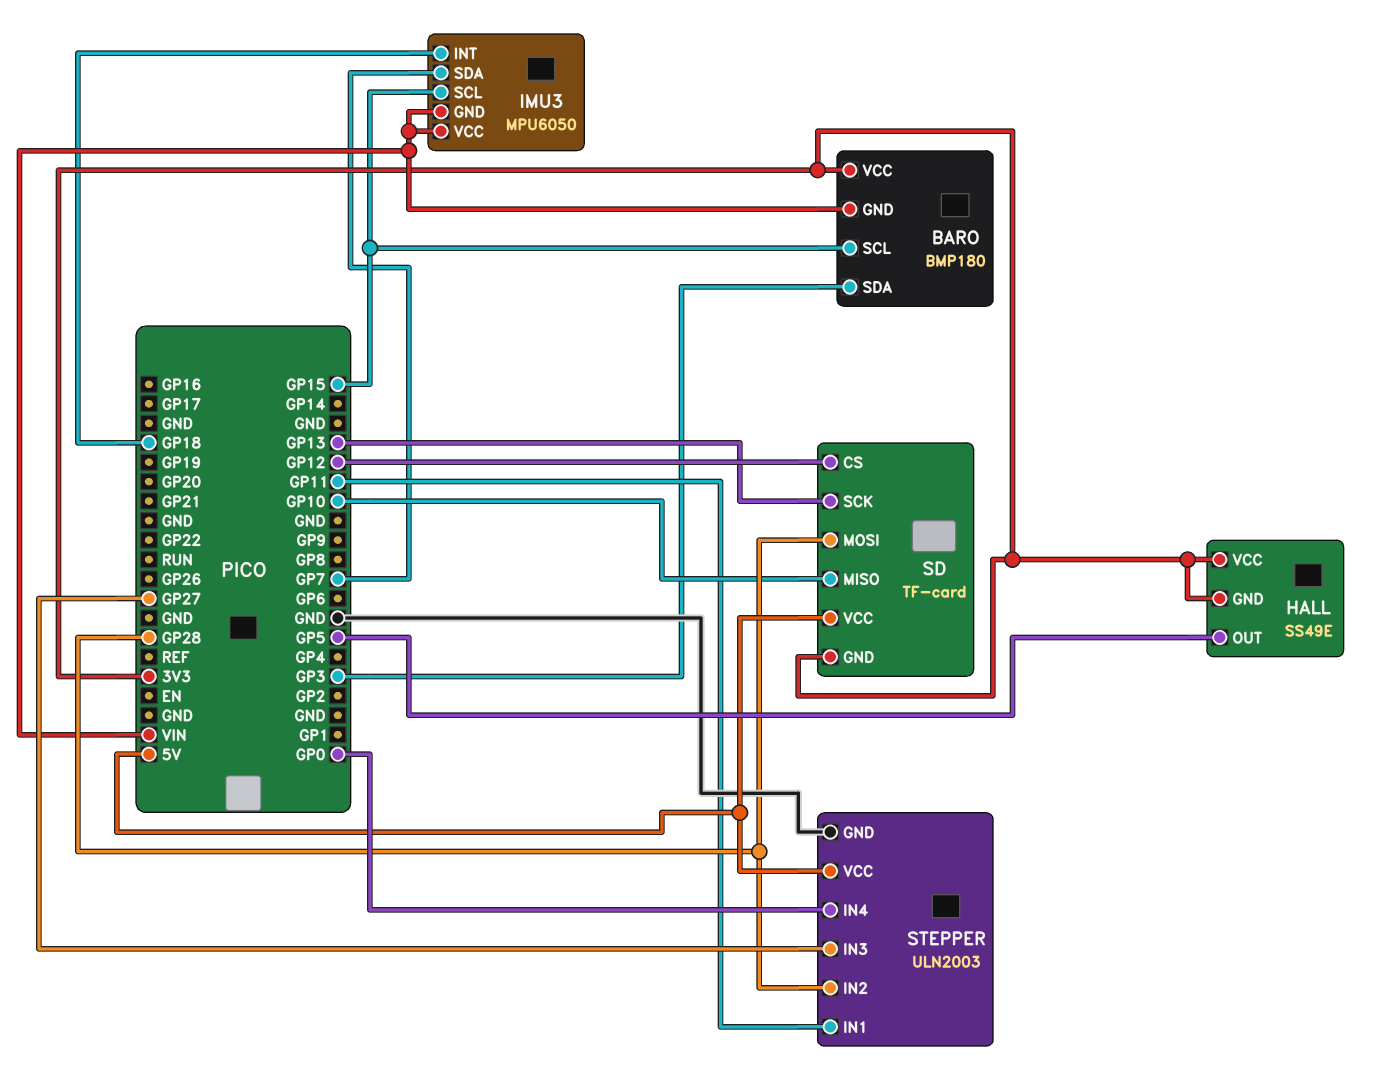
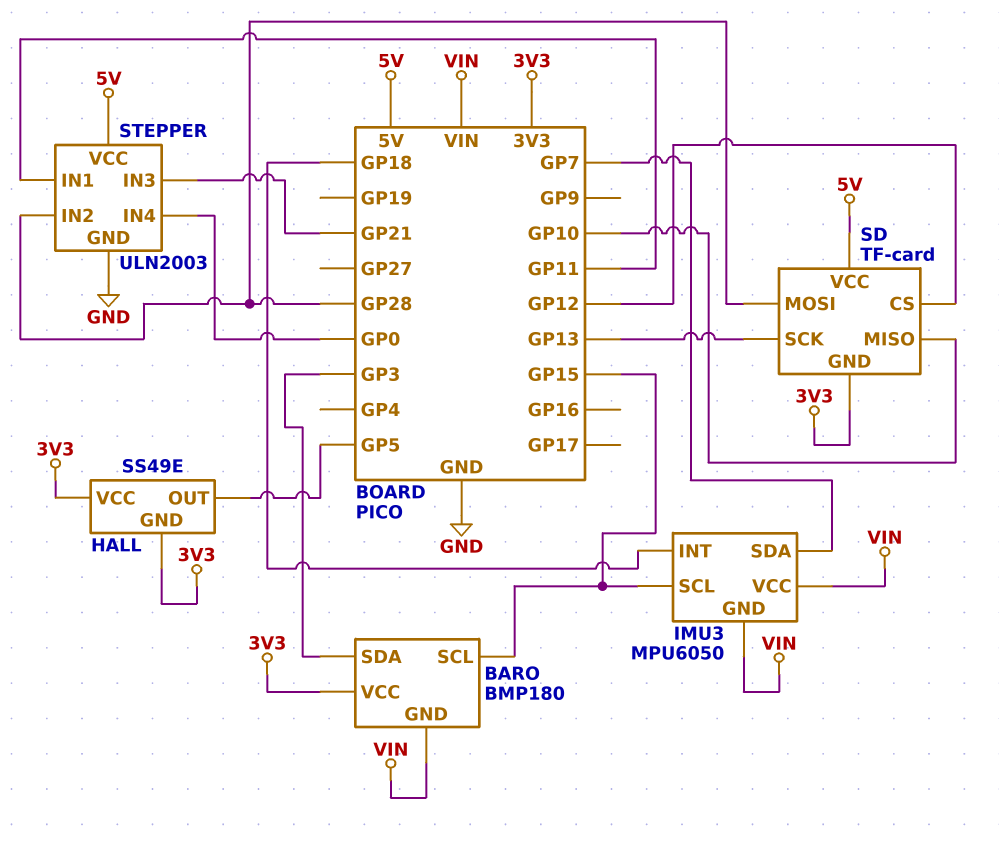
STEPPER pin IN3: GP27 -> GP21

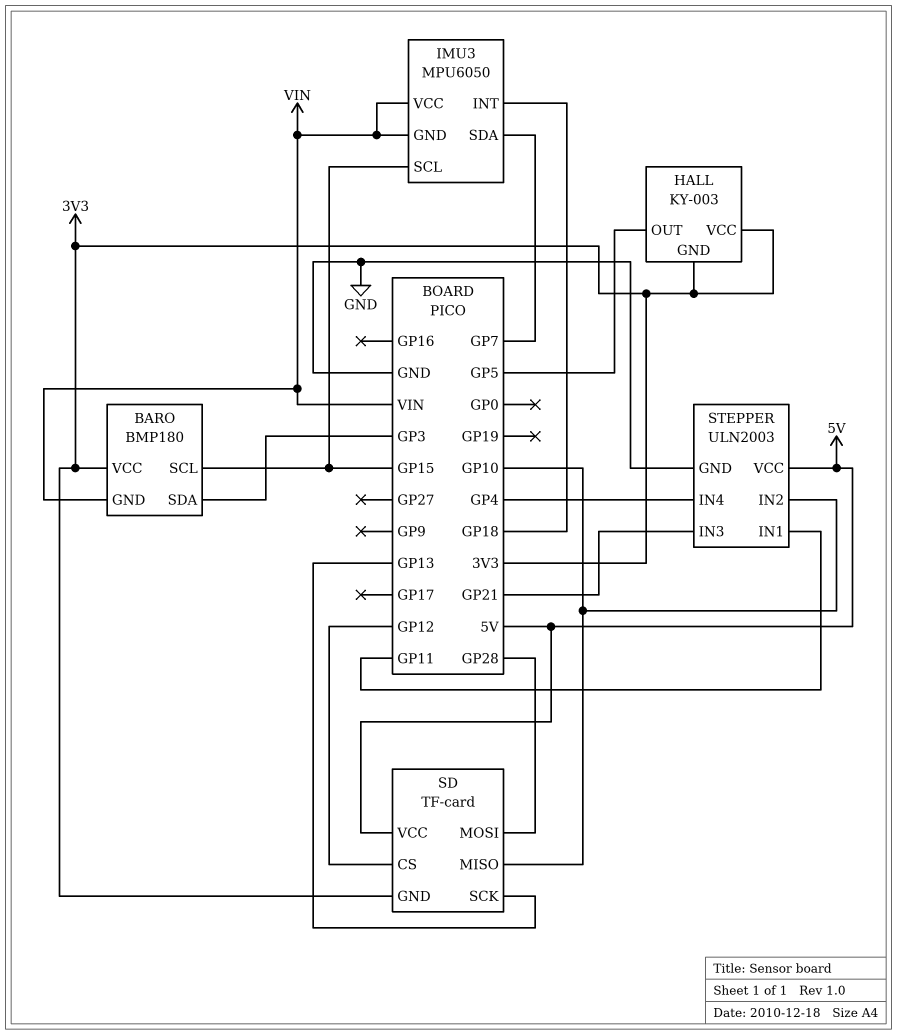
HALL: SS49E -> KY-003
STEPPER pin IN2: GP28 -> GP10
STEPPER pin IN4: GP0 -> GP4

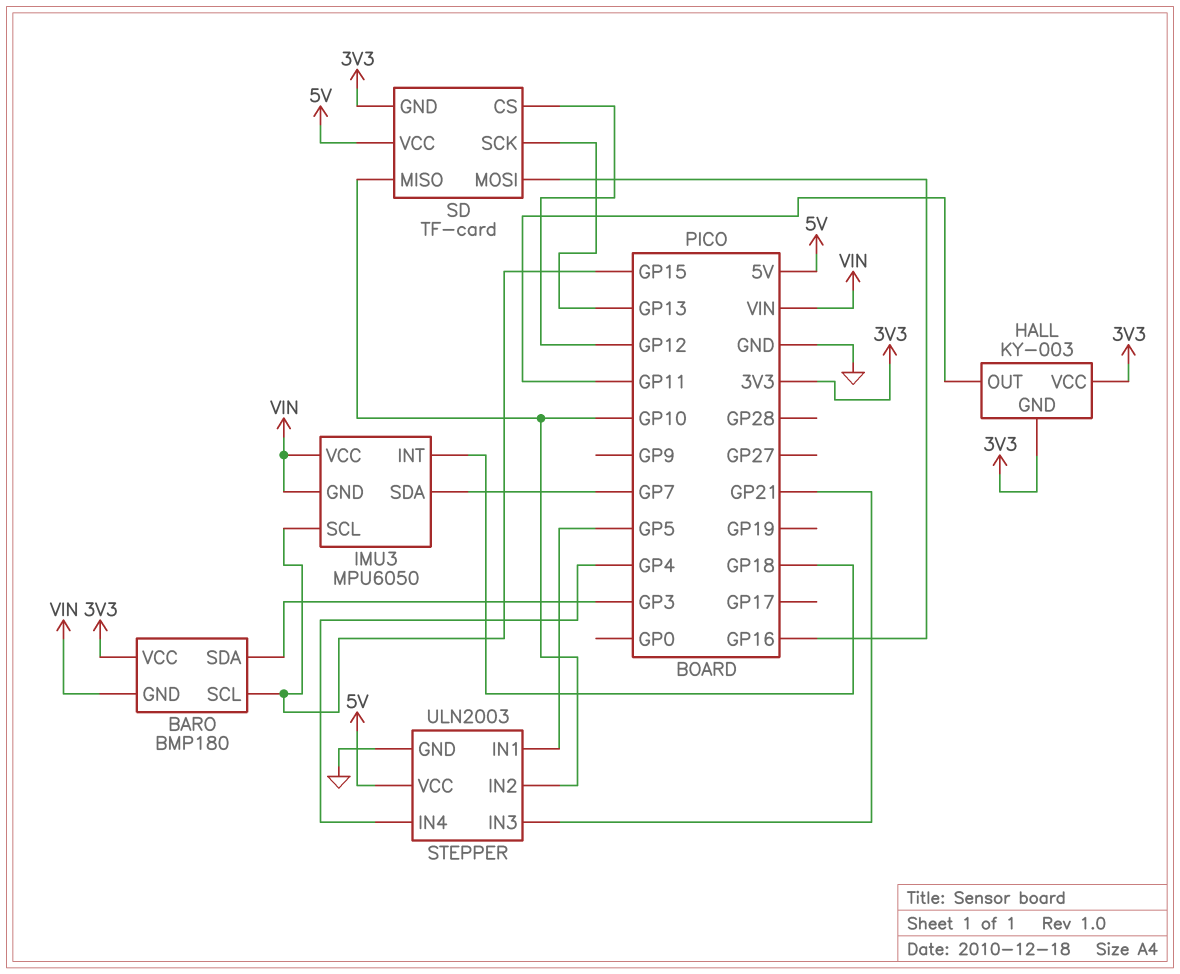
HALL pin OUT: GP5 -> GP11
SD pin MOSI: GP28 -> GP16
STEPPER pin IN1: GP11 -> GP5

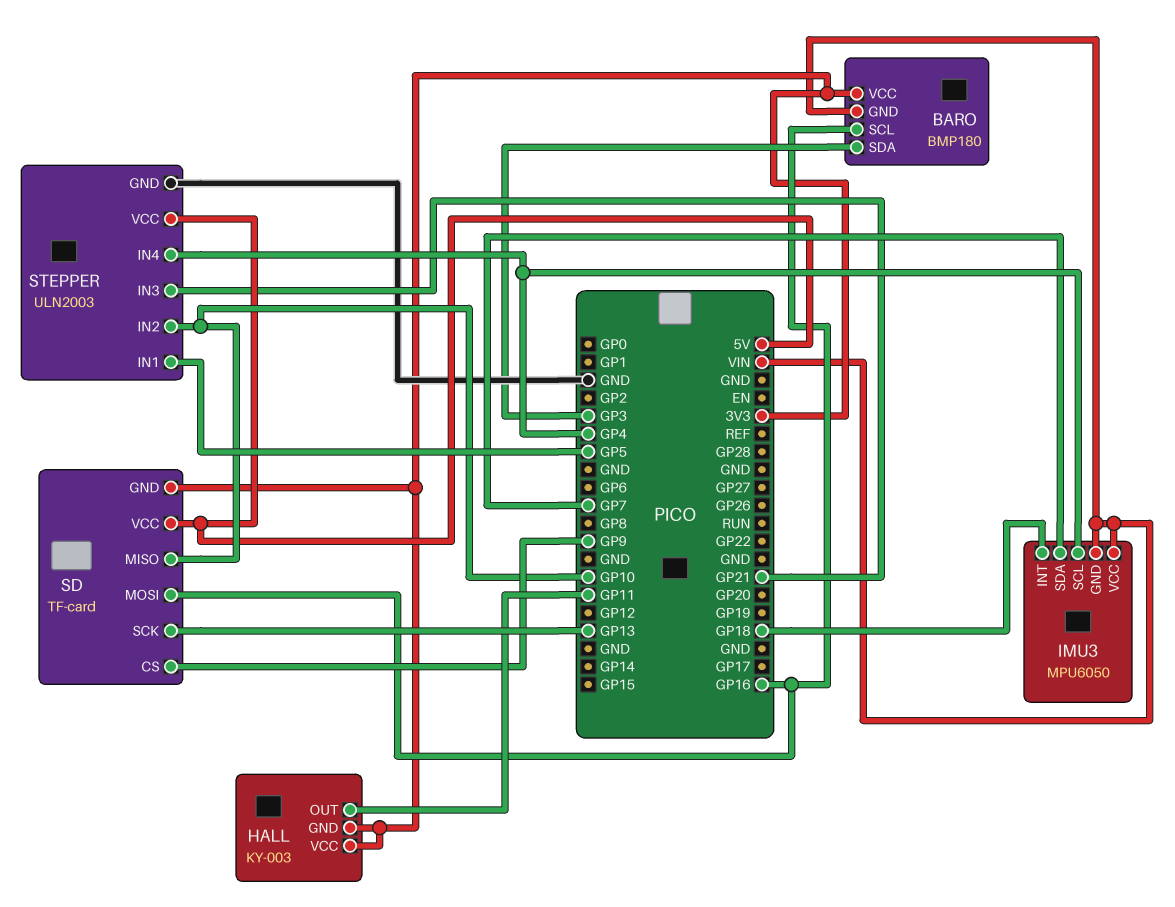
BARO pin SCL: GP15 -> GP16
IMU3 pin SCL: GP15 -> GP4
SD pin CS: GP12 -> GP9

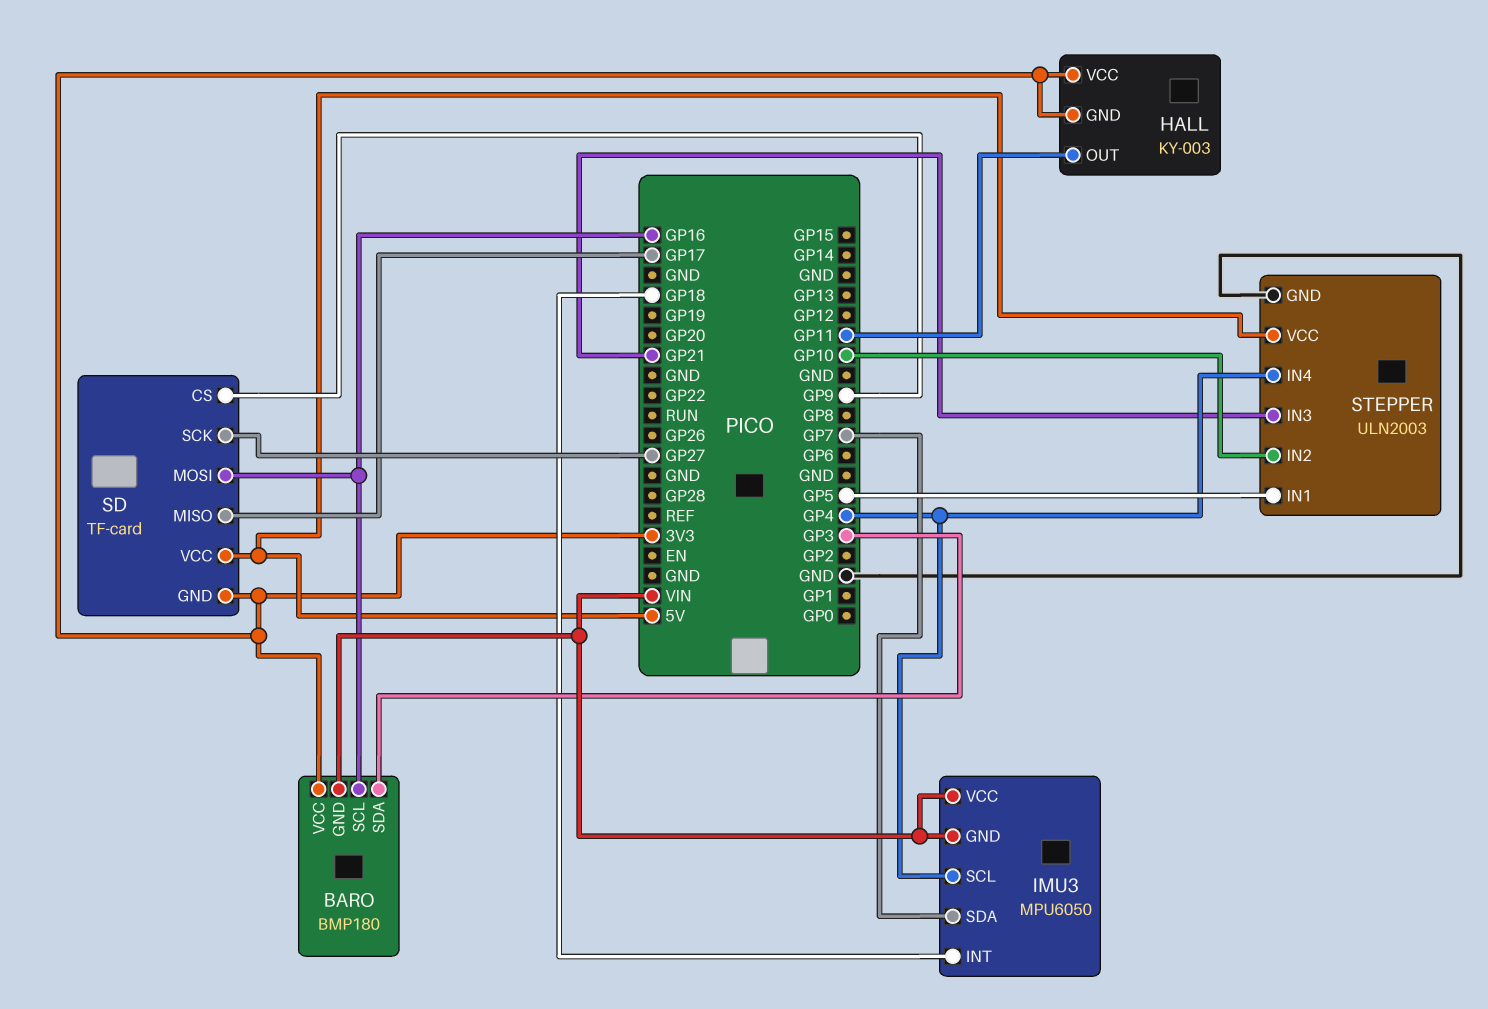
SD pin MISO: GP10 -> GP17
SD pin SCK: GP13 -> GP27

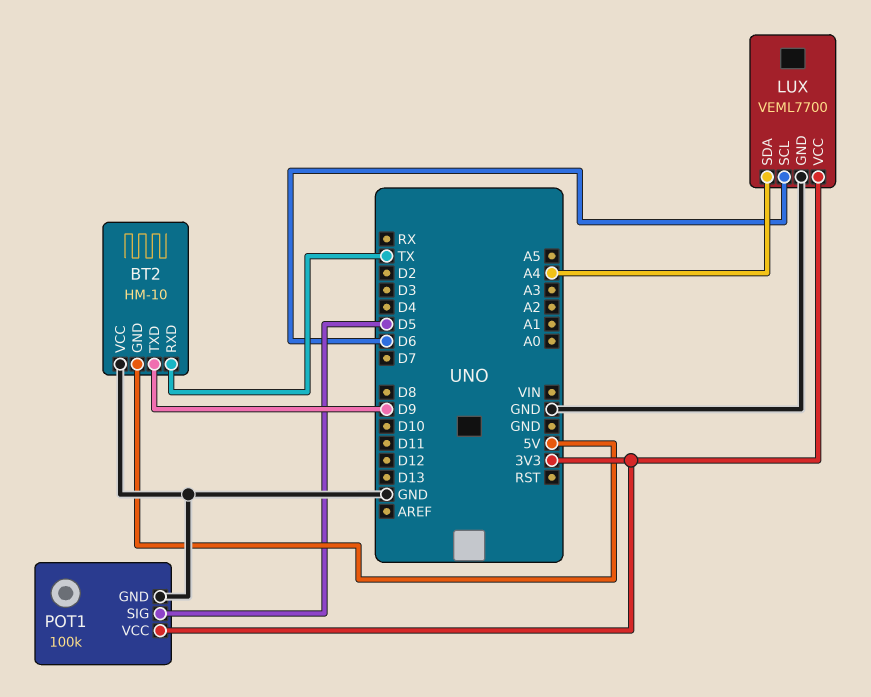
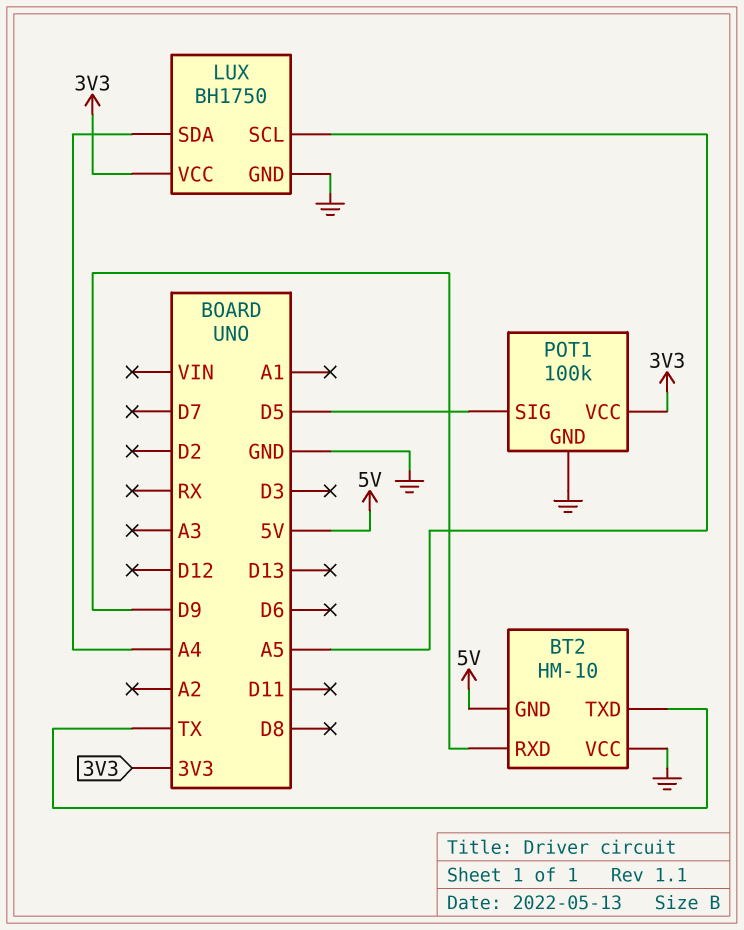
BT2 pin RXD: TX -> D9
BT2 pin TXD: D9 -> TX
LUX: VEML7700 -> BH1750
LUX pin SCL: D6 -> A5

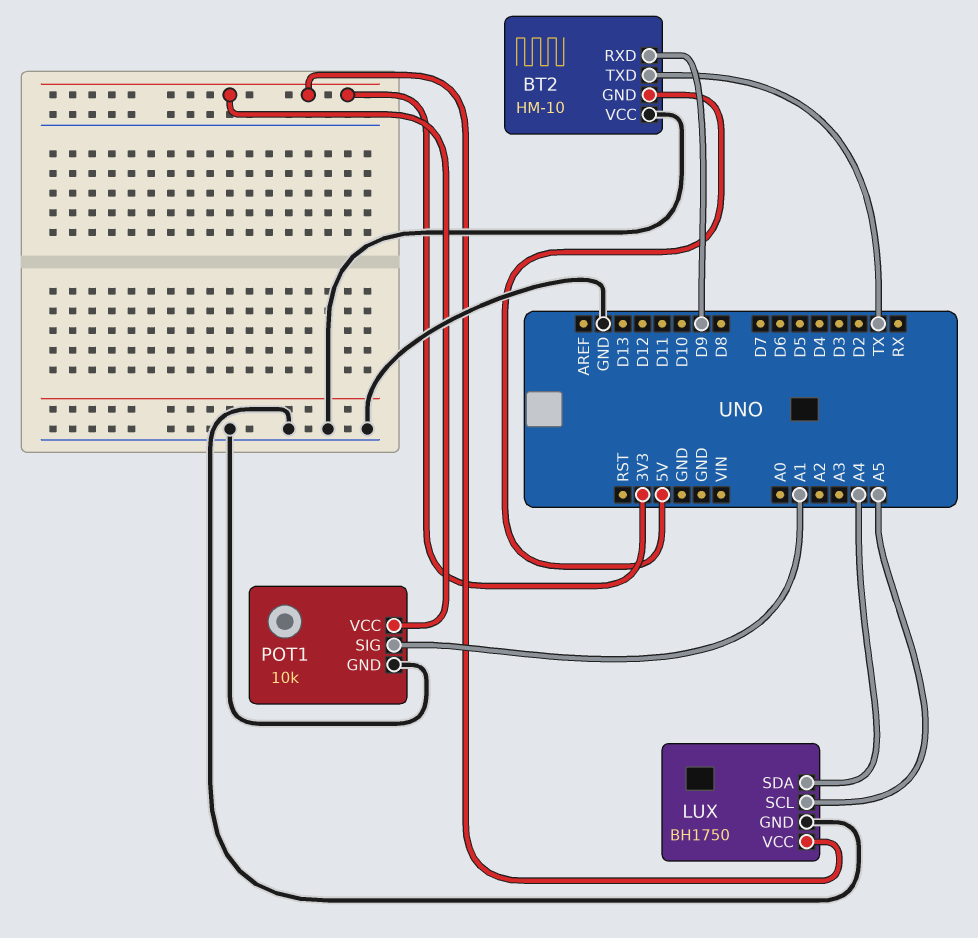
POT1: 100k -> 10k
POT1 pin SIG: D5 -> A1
================================
Task to complete
For every line of the entries above that holds "STEPPER", add one to a tally, and report only the final count.

Output for this task
4